> WORK TASK
Restate the whole of the data verbatim, omitting nothing.
----------------
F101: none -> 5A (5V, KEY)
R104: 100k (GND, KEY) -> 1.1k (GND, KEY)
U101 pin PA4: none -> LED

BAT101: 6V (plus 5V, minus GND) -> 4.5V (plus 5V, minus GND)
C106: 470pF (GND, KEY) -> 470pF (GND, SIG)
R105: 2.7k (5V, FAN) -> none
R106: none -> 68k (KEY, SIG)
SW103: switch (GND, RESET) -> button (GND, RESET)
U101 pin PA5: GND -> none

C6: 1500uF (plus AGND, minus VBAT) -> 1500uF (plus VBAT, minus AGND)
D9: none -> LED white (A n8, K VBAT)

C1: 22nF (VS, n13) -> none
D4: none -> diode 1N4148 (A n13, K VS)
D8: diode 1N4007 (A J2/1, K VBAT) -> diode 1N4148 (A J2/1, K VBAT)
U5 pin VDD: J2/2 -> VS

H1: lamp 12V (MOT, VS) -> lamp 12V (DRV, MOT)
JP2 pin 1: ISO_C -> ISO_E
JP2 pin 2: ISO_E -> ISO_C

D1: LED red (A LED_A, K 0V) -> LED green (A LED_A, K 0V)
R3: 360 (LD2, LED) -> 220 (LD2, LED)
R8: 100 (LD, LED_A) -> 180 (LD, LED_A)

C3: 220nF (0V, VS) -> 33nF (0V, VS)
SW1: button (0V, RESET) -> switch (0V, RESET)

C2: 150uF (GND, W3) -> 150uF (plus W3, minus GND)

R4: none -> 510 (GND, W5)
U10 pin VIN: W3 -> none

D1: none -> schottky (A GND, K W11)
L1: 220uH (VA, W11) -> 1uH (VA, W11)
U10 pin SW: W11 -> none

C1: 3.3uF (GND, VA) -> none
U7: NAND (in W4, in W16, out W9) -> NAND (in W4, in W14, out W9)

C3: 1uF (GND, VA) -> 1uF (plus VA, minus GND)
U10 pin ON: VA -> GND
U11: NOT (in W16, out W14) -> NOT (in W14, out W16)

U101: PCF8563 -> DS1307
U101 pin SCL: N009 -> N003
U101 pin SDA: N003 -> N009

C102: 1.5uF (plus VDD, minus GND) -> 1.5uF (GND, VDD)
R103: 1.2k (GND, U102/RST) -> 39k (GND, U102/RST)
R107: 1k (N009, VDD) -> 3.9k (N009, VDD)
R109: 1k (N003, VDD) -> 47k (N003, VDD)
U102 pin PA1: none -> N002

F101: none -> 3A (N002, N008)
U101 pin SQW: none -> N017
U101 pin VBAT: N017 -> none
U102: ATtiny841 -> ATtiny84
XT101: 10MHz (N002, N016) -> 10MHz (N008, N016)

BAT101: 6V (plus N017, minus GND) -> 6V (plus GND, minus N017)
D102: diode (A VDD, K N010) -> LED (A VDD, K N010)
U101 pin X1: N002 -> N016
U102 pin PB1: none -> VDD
----------------
> RESPONSE FOR THIS EXERCISE
F101: none -> 5A (5V, KEY)
R104: 100k (GND, KEY) -> 1.1k (GND, KEY)
U101 pin PA4: none -> LED

BAT101: 6V (plus 5V, minus GND) -> 4.5V (plus 5V, minus GND)
C106: 470pF (GND, KEY) -> 470pF (GND, SIG)
R105: 2.7k (5V, FAN) -> none
R106: none -> 68k (KEY, SIG)
SW103: switch (GND, RESET) -> button (GND, RESET)
U101 pin PA5: GND -> none

C6: 1500uF (plus AGND, minus VBAT) -> 1500uF (plus VBAT, minus AGND)
D9: none -> LED white (A n8, K VBAT)

C1: 22nF (VS, n13) -> none
D4: none -> diode 1N4148 (A n13, K VS)
D8: diode 1N4007 (A J2/1, K VBAT) -> diode 1N4148 (A J2/1, K VBAT)
U5 pin VDD: J2/2 -> VS

H1: lamp 12V (MOT, VS) -> lamp 12V (DRV, MOT)
JP2 pin 1: ISO_C -> ISO_E
JP2 pin 2: ISO_E -> ISO_C

D1: LED red (A LED_A, K 0V) -> LED green (A LED_A, K 0V)
R3: 360 (LD2, LED) -> 220 (LD2, LED)
R8: 100 (LD, LED_A) -> 180 (LD, LED_A)

C3: 220nF (0V, VS) -> 33nF (0V, VS)
SW1: button (0V, RESET) -> switch (0V, RESET)

C2: 150uF (GND, W3) -> 150uF (plus W3, minus GND)

R4: none -> 510 (GND, W5)
U10 pin VIN: W3 -> none

D1: none -> schottky (A GND, K W11)
L1: 220uH (VA, W11) -> 1uH (VA, W11)
U10 pin SW: W11 -> none

C1: 3.3uF (GND, VA) -> none
U7: NAND (in W4, in W16, out W9) -> NAND (in W4, in W14, out W9)

C3: 1uF (GND, VA) -> 1uF (plus VA, minus GND)
U10 pin ON: VA -> GND
U11: NOT (in W16, out W14) -> NOT (in W14, out W16)

U101: PCF8563 -> DS1307
U101 pin SCL: N009 -> N003
U101 pin SDA: N003 -> N009

C102: 1.5uF (plus VDD, minus GND) -> 1.5uF (GND, VDD)
R103: 1.2k (GND, U102/RST) -> 39k (GND, U102/RST)
R107: 1k (N009, VDD) -> 3.9k (N009, VDD)
R109: 1k (N003, VDD) -> 47k (N003, VDD)
U102 pin PA1: none -> N002

F101: none -> 3A (N002, N008)
U101 pin SQW: none -> N017
U101 pin VBAT: N017 -> none
U102: ATtiny841 -> ATtiny84
XT101: 10MHz (N002, N016) -> 10MHz (N008, N016)

BAT101: 6V (plus N017, minus GND) -> 6V (plus GND, minus N017)
D102: diode (A VDD, K N010) -> LED (A VDD, K N010)
U101 pin X1: N002 -> N016
U102 pin PB1: none -> VDD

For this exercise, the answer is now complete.